Satellite object listings:
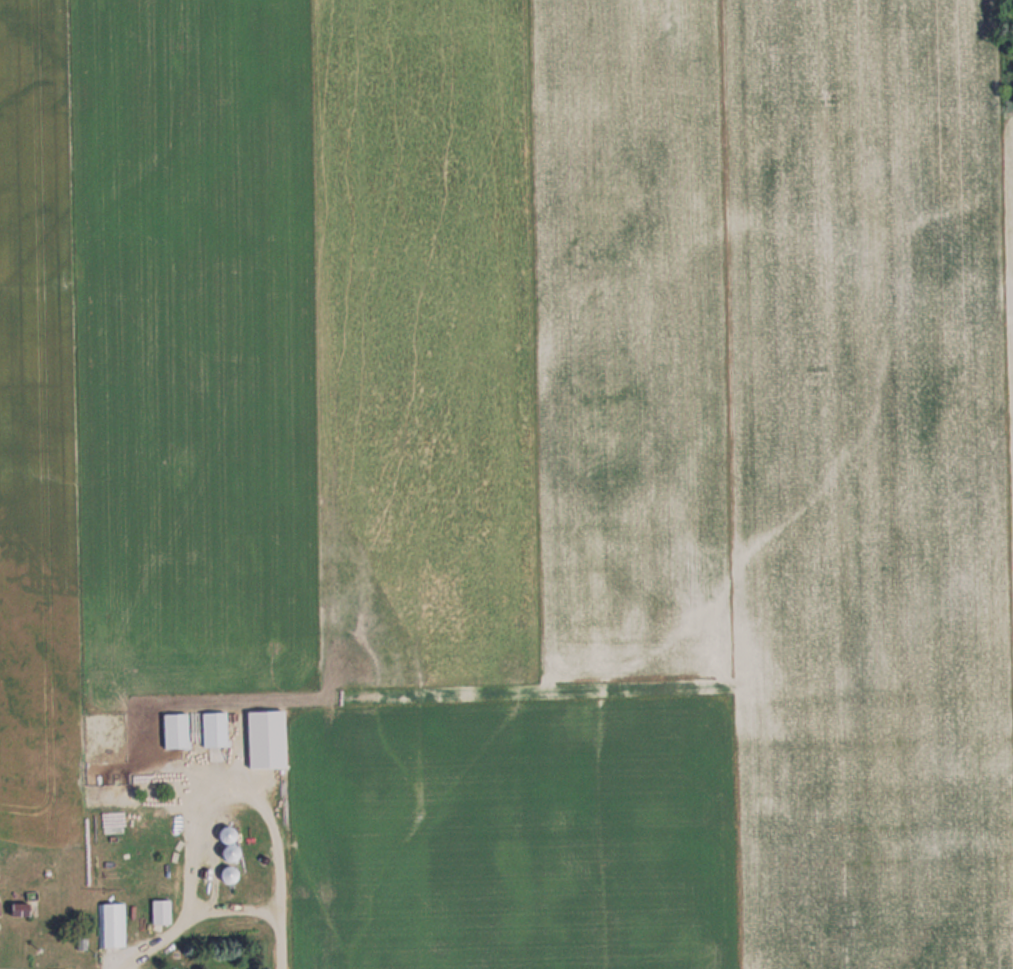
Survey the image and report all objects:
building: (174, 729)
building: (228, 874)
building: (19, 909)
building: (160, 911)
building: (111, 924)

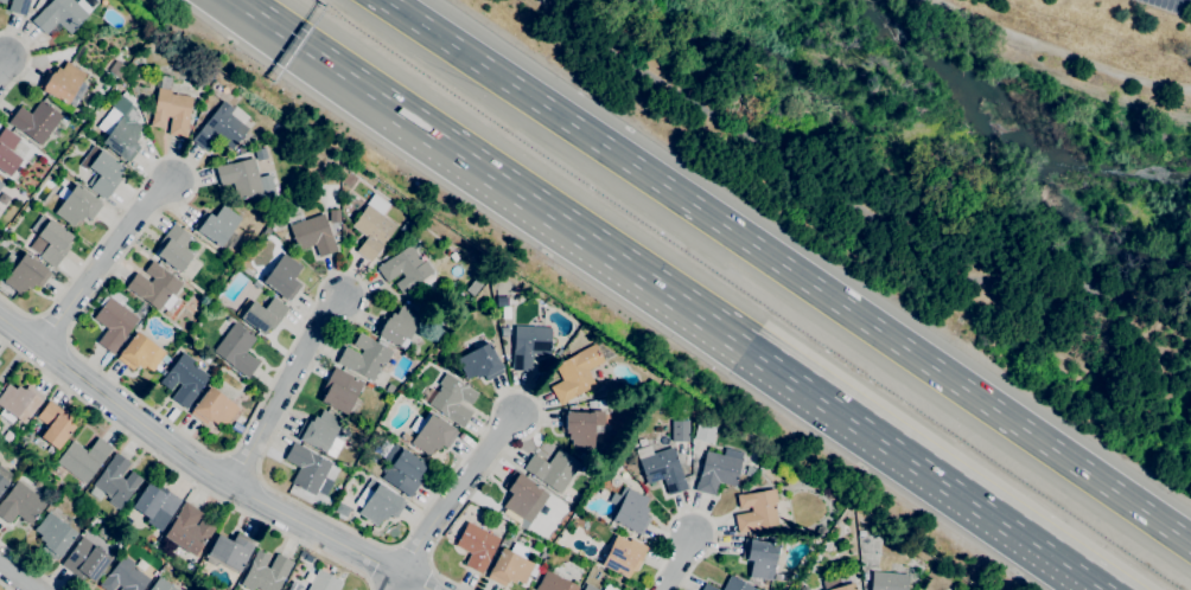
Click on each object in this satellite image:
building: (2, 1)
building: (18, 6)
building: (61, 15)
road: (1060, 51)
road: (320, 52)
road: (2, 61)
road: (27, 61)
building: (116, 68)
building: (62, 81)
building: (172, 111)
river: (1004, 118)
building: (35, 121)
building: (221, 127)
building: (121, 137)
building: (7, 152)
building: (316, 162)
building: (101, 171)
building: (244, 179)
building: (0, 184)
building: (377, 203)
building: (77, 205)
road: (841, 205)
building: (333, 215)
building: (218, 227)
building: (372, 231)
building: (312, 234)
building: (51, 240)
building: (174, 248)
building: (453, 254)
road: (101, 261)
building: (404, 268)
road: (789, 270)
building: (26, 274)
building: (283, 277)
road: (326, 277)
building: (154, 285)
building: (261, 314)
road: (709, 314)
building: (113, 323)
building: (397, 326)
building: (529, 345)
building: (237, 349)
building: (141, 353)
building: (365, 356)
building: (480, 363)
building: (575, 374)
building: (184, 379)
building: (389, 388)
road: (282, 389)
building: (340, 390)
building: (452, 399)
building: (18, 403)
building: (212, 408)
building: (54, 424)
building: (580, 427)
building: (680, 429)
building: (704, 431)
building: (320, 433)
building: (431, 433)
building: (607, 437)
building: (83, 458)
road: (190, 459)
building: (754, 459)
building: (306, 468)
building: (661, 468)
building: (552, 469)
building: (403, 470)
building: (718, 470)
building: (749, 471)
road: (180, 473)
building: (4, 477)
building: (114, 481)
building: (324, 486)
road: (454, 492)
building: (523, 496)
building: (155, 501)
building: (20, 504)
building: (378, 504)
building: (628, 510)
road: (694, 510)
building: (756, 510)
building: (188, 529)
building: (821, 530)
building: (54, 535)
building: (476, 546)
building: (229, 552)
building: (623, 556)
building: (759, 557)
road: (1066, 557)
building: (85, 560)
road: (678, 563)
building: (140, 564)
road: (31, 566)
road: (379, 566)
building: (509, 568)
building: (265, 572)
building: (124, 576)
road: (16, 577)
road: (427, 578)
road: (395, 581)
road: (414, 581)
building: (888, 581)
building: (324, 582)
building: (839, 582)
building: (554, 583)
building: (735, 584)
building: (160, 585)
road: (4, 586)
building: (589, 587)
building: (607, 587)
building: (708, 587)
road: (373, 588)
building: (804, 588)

[What is being asked] Each line of the data must be transcribed exactly; pictures are not carried over.

[Your response]
Survey the image and report all objects:
building: (174, 729)
building: (228, 874)
building: (19, 909)
building: (160, 911)
building: (111, 924)

Click on each object in this satellite image:
building: (2, 1)
building: (18, 6)
building: (61, 15)
road: (1060, 51)
road: (320, 52)
road: (2, 61)
road: (27, 61)
building: (116, 68)
building: (62, 81)
building: (172, 111)
river: (1004, 118)
building: (35, 121)
building: (221, 127)
building: (121, 137)
building: (7, 152)
building: (316, 162)
building: (101, 171)
building: (244, 179)
building: (0, 184)
building: (377, 203)
building: (77, 205)
road: (841, 205)
building: (333, 215)
building: (218, 227)
building: (372, 231)
building: (312, 234)
building: (51, 240)
building: (174, 248)
building: (453, 254)
road: (101, 261)
building: (404, 268)
road: (789, 270)
building: (26, 274)
building: (283, 277)
road: (326, 277)
building: (154, 285)
building: (261, 314)
road: (709, 314)
building: (113, 323)
building: (397, 326)
building: (529, 345)
building: (237, 349)
building: (141, 353)
building: (365, 356)
building: (480, 363)
building: (575, 374)
building: (184, 379)
building: (389, 388)
road: (282, 389)
building: (340, 390)
building: (452, 399)
building: (18, 403)
building: (212, 408)
building: (54, 424)
building: (580, 427)
building: (680, 429)
building: (704, 431)
building: (320, 433)
building: (431, 433)
building: (607, 437)
building: (83, 458)
road: (190, 459)
building: (754, 459)
building: (306, 468)
building: (661, 468)
building: (552, 469)
building: (403, 470)
building: (718, 470)
building: (749, 471)
road: (180, 473)
building: (4, 477)
building: (114, 481)
building: (324, 486)
road: (454, 492)
building: (523, 496)
building: (155, 501)
building: (20, 504)
building: (378, 504)
building: (628, 510)
road: (694, 510)
building: (756, 510)
building: (188, 529)
building: (821, 530)
building: (54, 535)
building: (476, 546)
building: (229, 552)
building: (623, 556)
building: (759, 557)
road: (1066, 557)
building: (85, 560)
road: (678, 563)
building: (140, 564)
road: (31, 566)
road: (379, 566)
building: (509, 568)
building: (265, 572)
building: (124, 576)
road: (16, 577)
road: (427, 578)
road: (395, 581)
road: (414, 581)
building: (888, 581)
building: (324, 582)
building: (839, 582)
building: (554, 583)
building: (735, 584)
building: (160, 585)
road: (4, 586)
building: (589, 587)
building: (607, 587)
building: (708, 587)
road: (373, 588)
building: (804, 588)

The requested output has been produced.